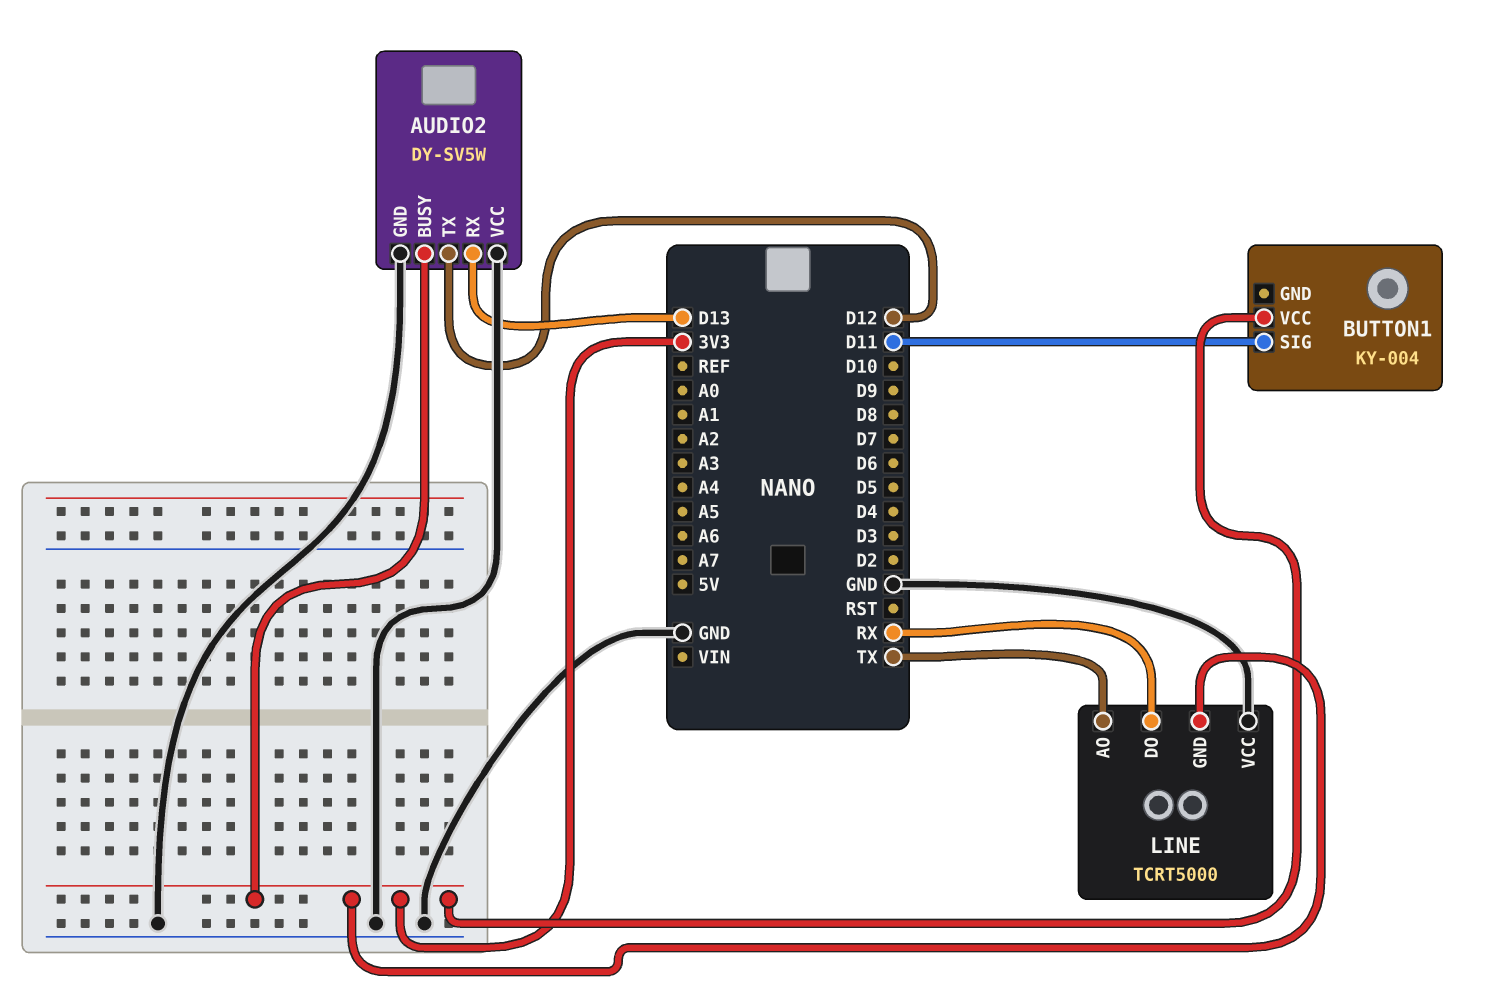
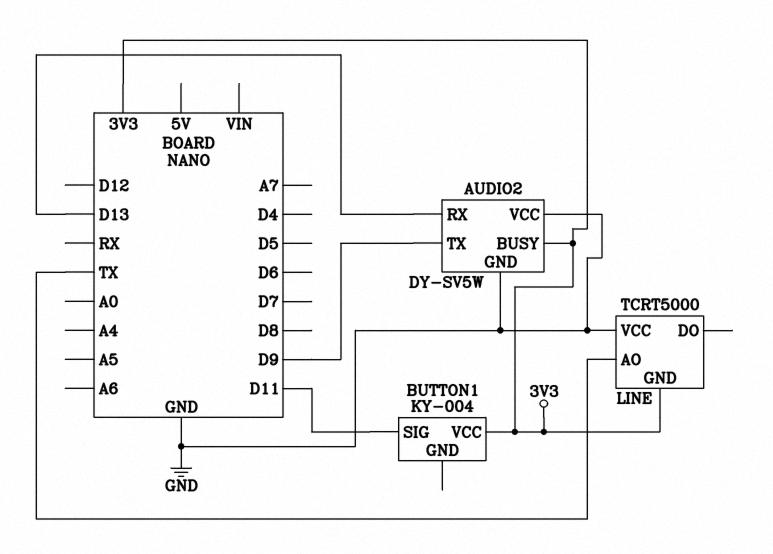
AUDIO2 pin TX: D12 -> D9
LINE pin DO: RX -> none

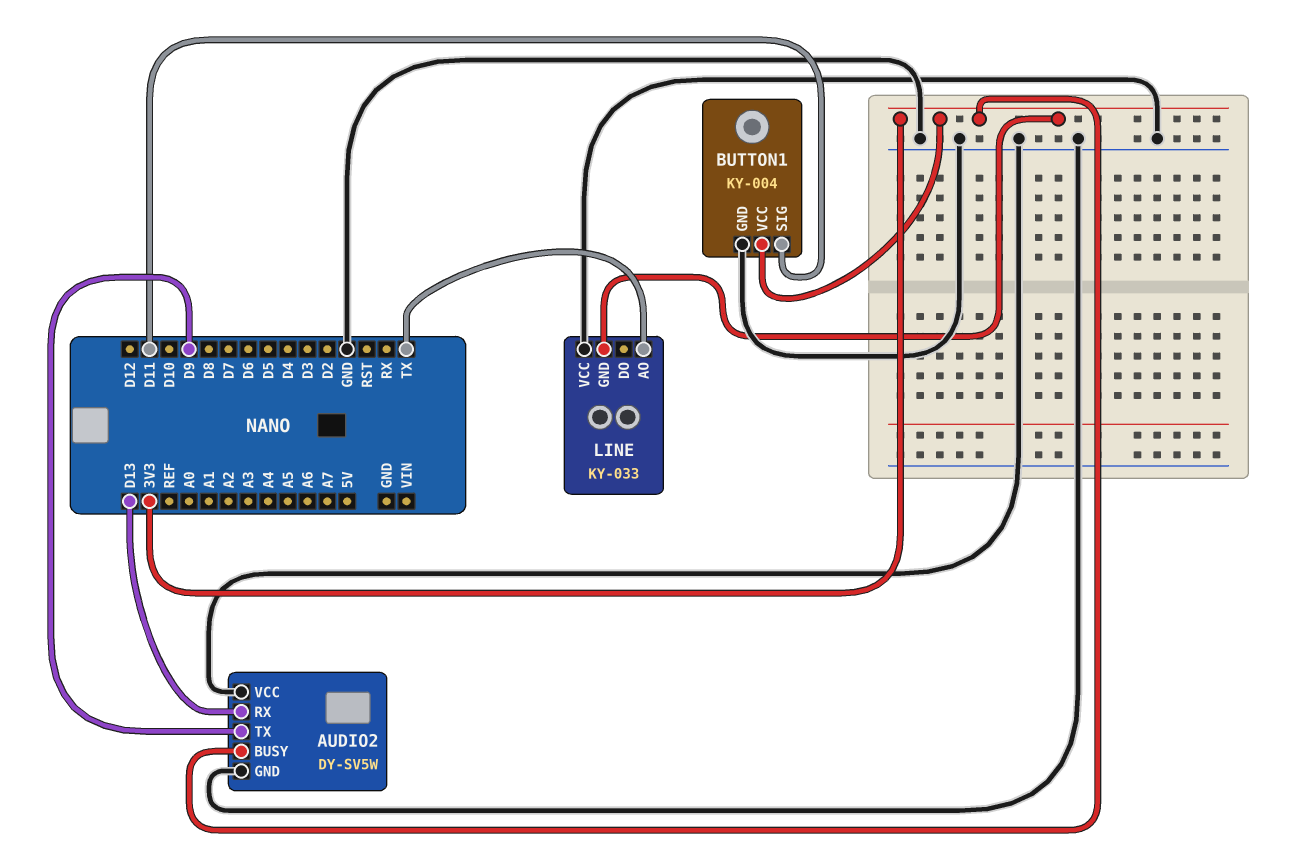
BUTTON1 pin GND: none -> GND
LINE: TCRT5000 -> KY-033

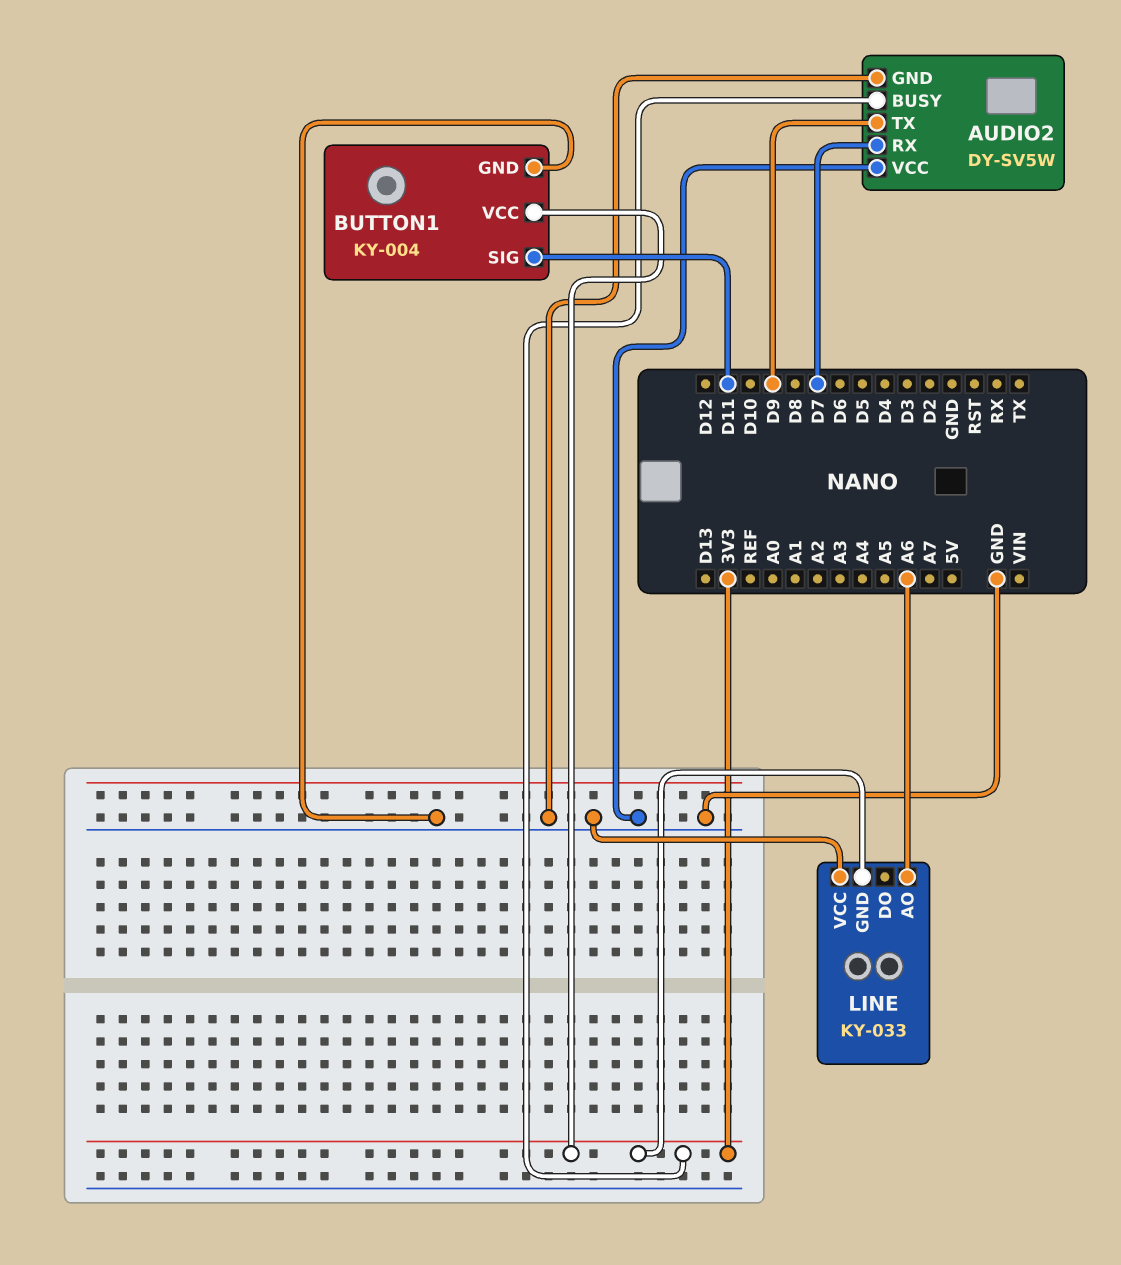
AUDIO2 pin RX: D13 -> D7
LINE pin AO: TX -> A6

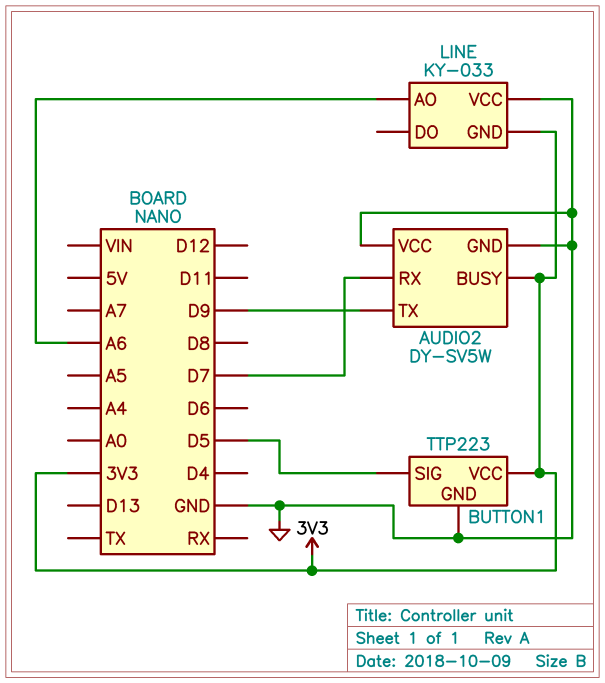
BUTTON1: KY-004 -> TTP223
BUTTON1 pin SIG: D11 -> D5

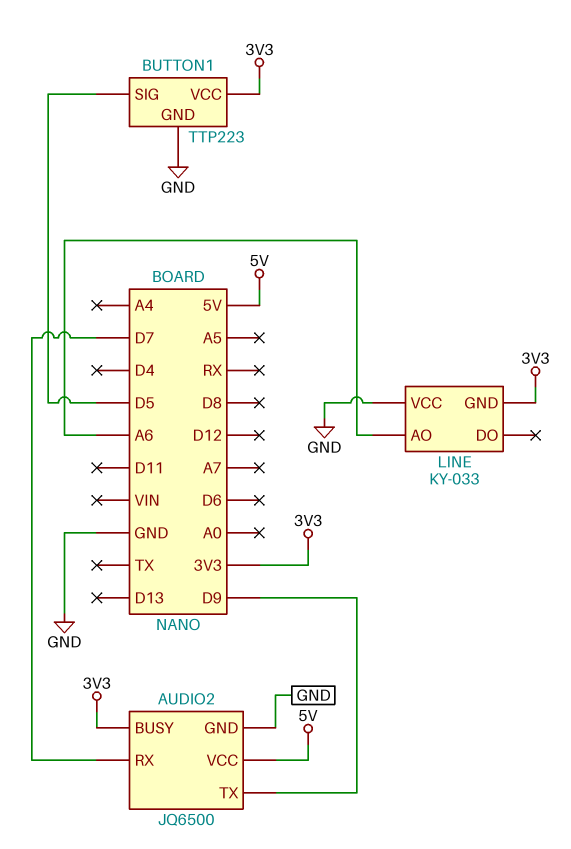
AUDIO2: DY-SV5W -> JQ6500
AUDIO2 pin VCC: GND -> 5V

◇ ◇ ◇ ◇ ◇

If a line in the listing holds the word "none", list that line.

LINE pin DO: RX -> none
BUTTON1 pin GND: none -> GND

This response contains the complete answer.